▸ **TASK STATEMENT**: Whenever a line in the data holds the string "type", copy that line.

── EXERCISE DATA ──

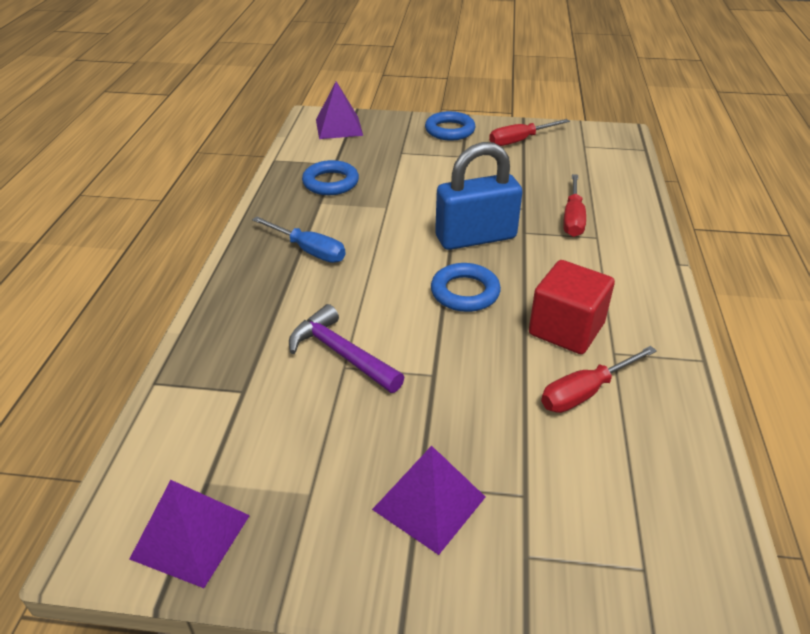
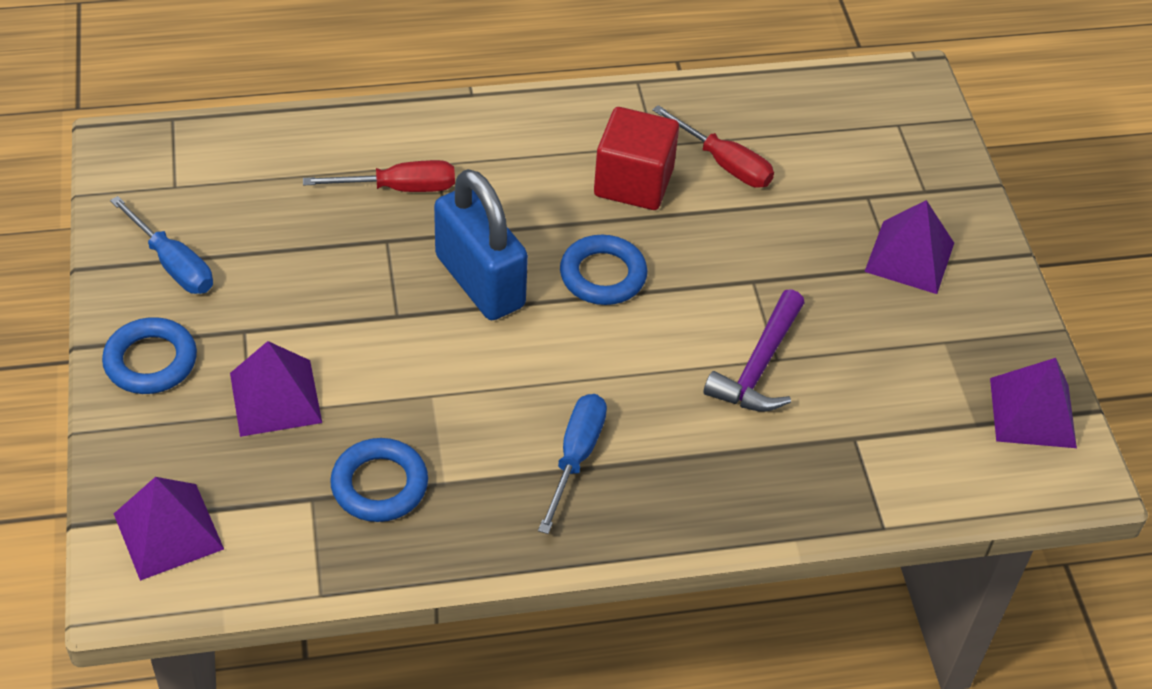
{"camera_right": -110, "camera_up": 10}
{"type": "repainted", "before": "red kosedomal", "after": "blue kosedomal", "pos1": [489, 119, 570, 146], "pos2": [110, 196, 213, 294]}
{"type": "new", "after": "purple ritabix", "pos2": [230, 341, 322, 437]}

───

▸ **EXPECTED OUTPUT**:
{"type": "repainted", "before": "red kosedomal", "after": "blue kosedomal", "pos1": [489, 119, 570, 146], "pos2": [110, 196, 213, 294]}
{"type": "new", "after": "purple ritabix", "pos2": [230, 341, 322, 437]}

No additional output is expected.